Exercise brief => Only those lines in the data below from the line containing "none -> purple slope B3:C3 level 2 top B" through the line containing "grey brick C6", both included, should be restated word for word.

+===+

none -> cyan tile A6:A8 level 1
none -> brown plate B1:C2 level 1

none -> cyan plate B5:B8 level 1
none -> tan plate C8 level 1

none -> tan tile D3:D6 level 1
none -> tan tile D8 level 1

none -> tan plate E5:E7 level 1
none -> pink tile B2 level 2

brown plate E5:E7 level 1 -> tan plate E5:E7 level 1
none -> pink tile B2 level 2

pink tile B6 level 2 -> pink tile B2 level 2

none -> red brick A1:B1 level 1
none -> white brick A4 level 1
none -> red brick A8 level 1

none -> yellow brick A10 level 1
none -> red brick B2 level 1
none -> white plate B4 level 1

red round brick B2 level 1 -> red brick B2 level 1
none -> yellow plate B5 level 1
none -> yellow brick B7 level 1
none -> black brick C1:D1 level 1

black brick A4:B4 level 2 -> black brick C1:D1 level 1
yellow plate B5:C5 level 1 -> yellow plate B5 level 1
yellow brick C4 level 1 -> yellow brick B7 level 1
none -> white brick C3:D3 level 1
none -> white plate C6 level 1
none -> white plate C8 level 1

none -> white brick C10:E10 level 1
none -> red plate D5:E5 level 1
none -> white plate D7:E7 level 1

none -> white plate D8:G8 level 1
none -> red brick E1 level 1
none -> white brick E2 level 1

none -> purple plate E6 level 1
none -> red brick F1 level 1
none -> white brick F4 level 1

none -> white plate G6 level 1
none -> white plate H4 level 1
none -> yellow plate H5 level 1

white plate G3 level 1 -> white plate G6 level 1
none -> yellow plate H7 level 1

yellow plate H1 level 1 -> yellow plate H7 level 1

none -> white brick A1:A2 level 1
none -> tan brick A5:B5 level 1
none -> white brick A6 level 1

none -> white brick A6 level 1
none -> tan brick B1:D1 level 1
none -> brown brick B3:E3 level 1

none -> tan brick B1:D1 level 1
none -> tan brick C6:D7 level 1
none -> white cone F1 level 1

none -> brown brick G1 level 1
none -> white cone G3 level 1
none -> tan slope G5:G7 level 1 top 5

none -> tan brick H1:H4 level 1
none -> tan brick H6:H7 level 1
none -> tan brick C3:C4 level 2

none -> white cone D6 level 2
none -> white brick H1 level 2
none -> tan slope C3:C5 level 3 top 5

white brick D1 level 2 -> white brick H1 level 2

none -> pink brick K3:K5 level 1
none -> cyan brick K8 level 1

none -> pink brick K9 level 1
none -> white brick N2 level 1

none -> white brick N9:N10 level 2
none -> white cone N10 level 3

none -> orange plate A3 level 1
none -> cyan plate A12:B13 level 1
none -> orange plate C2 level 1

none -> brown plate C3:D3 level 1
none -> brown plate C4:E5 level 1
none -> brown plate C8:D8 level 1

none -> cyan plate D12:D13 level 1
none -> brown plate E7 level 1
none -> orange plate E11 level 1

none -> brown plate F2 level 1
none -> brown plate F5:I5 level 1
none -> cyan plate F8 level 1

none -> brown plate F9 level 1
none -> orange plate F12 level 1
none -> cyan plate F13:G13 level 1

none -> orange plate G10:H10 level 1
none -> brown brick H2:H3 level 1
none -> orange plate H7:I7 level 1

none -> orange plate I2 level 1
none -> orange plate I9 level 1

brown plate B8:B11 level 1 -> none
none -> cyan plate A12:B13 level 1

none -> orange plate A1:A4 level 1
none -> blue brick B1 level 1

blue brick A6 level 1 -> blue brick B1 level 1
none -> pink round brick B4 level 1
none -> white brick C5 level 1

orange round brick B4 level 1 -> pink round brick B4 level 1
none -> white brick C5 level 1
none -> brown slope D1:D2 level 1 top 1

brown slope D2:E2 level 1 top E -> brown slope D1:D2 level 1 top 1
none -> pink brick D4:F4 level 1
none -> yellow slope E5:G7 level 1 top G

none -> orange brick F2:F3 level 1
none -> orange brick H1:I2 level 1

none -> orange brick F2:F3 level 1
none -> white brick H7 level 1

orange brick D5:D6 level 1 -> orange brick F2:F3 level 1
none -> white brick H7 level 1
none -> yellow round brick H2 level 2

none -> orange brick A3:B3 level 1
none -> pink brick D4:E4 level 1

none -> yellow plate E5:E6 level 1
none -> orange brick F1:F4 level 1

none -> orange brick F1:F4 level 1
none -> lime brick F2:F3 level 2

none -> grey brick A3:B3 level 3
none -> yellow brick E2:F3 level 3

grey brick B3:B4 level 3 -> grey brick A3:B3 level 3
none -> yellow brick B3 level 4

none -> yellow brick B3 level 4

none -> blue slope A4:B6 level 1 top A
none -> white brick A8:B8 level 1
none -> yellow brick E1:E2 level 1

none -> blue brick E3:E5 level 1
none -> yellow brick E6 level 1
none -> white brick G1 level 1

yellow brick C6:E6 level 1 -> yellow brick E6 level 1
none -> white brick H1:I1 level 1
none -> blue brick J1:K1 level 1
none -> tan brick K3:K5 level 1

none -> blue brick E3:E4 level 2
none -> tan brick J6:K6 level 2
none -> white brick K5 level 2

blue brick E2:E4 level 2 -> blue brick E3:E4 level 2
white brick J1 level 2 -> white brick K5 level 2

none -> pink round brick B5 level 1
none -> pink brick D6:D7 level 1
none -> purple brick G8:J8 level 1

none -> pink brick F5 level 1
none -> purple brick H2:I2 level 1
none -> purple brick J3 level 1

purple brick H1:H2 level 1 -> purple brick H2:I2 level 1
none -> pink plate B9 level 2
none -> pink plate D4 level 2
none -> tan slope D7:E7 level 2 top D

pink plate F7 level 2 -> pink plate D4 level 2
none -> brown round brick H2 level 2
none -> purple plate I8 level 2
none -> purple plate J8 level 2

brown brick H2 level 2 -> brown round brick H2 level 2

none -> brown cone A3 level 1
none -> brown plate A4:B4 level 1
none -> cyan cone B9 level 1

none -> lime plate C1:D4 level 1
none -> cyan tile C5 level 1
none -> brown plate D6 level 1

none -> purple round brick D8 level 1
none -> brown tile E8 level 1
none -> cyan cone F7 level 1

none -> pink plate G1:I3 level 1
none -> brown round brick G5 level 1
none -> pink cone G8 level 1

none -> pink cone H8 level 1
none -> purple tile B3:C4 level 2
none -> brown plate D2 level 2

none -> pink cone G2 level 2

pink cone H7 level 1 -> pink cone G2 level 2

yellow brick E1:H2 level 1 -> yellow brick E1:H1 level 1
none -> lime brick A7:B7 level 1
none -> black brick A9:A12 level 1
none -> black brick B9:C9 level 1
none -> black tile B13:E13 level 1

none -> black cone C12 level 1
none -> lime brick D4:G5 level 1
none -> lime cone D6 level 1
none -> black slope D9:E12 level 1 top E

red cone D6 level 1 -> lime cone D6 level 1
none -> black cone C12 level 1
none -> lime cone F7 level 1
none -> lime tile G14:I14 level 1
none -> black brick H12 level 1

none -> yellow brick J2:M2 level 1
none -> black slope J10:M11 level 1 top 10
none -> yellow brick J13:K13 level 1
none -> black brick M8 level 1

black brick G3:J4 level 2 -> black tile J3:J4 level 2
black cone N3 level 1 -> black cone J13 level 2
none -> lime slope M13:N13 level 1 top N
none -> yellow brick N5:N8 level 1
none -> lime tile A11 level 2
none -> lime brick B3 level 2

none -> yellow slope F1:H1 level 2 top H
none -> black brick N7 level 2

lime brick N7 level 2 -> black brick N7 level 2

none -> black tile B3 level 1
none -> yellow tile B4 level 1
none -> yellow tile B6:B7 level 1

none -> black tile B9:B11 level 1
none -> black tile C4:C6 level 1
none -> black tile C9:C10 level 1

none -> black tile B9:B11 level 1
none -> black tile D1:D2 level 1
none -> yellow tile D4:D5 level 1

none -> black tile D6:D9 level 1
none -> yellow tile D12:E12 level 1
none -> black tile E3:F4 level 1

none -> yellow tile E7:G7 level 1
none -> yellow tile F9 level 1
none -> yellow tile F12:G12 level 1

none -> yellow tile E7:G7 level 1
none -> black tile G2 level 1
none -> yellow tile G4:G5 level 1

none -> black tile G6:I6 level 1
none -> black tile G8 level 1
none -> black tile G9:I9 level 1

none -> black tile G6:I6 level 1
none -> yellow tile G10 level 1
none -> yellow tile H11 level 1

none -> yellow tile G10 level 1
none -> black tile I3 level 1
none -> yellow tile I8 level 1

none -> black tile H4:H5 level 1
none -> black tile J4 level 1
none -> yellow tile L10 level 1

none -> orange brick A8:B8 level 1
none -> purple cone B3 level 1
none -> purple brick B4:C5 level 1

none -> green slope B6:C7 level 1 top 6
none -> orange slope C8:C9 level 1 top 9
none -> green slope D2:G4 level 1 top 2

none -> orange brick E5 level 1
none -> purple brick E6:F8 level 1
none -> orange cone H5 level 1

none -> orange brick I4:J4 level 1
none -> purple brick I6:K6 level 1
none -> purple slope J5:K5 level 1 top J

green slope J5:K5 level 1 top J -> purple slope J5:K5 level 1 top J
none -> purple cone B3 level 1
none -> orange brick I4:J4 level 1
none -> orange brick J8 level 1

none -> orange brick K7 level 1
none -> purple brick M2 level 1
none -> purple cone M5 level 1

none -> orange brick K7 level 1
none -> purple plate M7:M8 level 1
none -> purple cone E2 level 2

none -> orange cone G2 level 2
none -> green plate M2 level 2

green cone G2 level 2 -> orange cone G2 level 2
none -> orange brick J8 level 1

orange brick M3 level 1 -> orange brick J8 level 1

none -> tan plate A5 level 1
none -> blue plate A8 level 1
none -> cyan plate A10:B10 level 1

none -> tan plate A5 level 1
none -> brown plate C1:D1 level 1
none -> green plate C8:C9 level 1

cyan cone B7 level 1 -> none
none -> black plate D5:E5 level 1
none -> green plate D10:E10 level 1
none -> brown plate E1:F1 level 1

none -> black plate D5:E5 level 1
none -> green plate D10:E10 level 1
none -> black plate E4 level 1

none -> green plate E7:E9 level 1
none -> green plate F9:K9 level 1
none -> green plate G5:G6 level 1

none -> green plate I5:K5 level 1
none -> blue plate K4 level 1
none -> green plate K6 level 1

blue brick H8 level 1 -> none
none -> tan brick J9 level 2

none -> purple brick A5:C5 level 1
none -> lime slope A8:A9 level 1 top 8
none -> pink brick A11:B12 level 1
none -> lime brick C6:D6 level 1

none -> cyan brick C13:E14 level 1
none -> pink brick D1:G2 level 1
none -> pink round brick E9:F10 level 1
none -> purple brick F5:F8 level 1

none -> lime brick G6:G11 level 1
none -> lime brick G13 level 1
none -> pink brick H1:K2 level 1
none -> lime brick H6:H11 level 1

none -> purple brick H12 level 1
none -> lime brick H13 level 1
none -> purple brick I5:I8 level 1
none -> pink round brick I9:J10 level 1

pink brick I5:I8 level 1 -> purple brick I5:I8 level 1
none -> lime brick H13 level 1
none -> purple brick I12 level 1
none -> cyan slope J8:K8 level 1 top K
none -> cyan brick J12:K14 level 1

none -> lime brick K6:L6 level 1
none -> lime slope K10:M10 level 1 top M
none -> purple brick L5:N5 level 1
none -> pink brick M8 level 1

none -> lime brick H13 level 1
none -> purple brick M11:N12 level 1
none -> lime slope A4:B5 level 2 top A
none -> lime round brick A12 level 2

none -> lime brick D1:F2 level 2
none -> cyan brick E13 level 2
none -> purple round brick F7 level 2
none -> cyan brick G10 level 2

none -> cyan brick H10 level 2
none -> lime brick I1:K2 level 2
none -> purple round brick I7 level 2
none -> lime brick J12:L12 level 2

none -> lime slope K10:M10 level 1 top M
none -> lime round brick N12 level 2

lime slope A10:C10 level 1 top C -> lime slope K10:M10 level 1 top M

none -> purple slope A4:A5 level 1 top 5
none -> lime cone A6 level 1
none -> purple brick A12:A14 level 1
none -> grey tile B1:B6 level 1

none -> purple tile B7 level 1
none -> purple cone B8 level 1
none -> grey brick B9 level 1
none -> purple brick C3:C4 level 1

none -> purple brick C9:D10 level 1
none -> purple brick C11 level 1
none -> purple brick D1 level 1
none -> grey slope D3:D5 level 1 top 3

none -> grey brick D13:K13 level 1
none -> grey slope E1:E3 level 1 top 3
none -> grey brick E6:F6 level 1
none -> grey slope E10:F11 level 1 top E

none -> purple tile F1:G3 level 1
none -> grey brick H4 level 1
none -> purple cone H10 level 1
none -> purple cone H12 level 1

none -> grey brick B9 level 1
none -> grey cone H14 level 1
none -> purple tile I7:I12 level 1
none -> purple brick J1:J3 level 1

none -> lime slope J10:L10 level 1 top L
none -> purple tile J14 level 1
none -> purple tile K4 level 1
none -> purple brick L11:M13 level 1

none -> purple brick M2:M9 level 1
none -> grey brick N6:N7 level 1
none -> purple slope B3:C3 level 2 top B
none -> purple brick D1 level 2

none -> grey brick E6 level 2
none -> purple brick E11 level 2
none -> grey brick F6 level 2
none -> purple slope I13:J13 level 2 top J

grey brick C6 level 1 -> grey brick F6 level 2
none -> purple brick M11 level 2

+===+

Answer =>
none -> purple slope B3:C3 level 2 top B
none -> purple brick D1 level 2

none -> grey brick E6 level 2
none -> purple brick E11 level 2
none -> grey brick F6 level 2
none -> purple slope I13:J13 level 2 top J

grey brick C6 level 1 -> grey brick F6 level 2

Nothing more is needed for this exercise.